··· DATASET EXTRACT ···

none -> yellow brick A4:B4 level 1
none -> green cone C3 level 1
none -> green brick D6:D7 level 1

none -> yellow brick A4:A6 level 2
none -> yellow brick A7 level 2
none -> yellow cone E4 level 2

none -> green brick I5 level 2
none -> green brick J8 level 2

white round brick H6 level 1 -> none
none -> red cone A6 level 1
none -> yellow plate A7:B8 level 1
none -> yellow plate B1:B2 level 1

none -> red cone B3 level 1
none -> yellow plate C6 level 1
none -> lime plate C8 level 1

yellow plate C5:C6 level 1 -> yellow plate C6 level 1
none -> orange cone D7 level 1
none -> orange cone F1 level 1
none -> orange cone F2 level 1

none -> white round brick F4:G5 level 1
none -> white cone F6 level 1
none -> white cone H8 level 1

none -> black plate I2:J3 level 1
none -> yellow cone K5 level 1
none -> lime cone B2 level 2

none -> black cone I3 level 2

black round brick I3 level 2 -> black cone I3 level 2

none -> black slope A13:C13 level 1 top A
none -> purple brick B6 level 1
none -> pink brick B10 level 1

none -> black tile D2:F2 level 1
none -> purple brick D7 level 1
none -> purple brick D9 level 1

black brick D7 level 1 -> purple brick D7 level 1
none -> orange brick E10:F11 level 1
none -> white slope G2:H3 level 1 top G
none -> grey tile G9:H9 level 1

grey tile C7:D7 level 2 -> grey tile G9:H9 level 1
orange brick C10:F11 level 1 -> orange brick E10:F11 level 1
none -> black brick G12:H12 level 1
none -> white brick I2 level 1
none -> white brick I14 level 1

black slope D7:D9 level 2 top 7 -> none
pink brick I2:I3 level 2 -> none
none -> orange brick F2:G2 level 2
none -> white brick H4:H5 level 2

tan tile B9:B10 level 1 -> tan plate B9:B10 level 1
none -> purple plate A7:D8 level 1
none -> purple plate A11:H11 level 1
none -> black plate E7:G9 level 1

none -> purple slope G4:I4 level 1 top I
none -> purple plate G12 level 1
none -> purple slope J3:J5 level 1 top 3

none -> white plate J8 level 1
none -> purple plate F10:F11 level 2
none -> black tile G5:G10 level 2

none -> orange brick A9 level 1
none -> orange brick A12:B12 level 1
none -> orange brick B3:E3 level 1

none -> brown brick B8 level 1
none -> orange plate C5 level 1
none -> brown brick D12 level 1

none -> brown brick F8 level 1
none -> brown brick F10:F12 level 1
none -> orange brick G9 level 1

···

TASK DETAILS:
Work out how many lines of the material contain the word "grey" and answer with that number only.

PROBLEM SOLUTION:
2